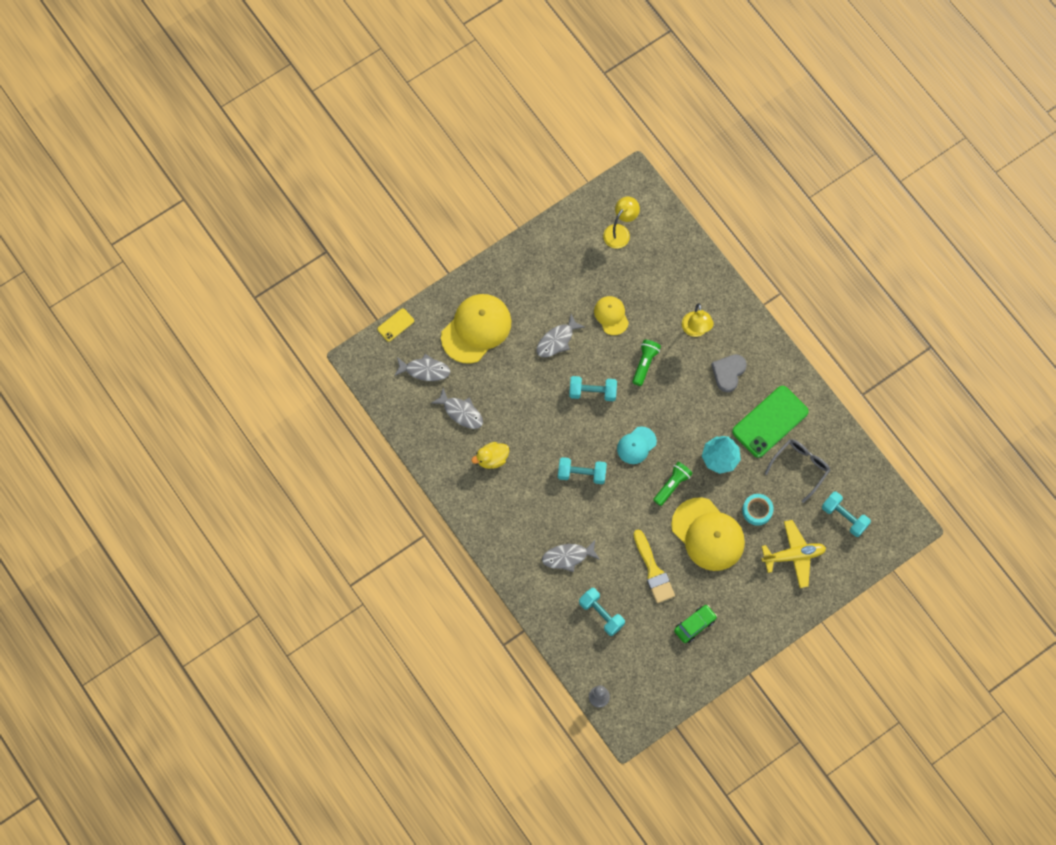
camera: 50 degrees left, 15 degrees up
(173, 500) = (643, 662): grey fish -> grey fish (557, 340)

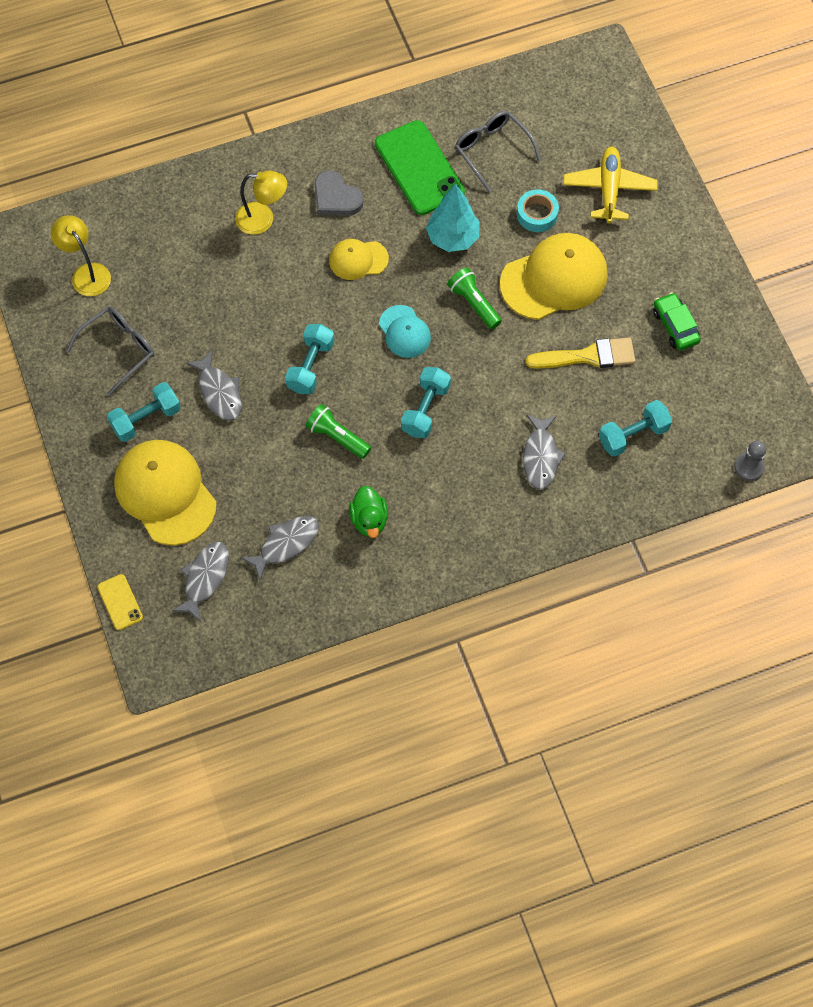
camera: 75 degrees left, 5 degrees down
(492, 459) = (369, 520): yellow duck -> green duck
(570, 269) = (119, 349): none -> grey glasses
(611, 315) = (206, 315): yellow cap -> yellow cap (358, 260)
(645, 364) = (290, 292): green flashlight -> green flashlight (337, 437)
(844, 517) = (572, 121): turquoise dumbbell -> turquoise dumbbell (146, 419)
· · · · ·
• [Assignment]: Search the entries for "yellow" and copy each matching line.

• [The answer]:
(492, 459) = (369, 520): yellow duck -> green duck
(611, 315) = (206, 315): yellow cap -> yellow cap (358, 260)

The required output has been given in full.